▸ EXTRACTED RECORDS:

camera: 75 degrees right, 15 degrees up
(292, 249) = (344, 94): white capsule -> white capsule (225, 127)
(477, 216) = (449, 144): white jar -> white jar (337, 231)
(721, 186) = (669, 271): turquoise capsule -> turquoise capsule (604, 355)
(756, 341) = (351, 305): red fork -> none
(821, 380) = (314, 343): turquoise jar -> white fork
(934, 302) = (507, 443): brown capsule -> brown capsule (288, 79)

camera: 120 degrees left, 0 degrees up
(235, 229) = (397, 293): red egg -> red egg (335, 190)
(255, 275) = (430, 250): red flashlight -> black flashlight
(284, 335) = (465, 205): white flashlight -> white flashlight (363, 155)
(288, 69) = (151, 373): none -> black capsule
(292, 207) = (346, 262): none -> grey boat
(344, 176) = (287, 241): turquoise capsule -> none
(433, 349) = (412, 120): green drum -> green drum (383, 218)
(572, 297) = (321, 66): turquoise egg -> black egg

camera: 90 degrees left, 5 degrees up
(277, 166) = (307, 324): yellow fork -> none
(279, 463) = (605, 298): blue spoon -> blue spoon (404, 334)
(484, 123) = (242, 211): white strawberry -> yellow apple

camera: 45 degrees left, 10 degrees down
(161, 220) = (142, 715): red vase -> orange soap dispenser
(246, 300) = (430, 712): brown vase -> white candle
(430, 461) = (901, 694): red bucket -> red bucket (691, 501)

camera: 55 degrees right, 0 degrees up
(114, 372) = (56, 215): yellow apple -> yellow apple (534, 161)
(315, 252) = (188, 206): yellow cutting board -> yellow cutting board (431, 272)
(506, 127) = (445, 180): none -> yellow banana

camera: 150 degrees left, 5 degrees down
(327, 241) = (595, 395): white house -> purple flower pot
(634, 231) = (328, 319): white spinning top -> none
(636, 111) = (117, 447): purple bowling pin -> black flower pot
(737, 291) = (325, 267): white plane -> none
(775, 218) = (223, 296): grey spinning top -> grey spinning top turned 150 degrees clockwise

▸ TASK DIRECTIONS:
All lines in the entries above that include "right" should be found and copied.

▸ EXPECTED ANSWER:
camera: 75 degrees right, 15 degrees up
camera: 55 degrees right, 0 degrees up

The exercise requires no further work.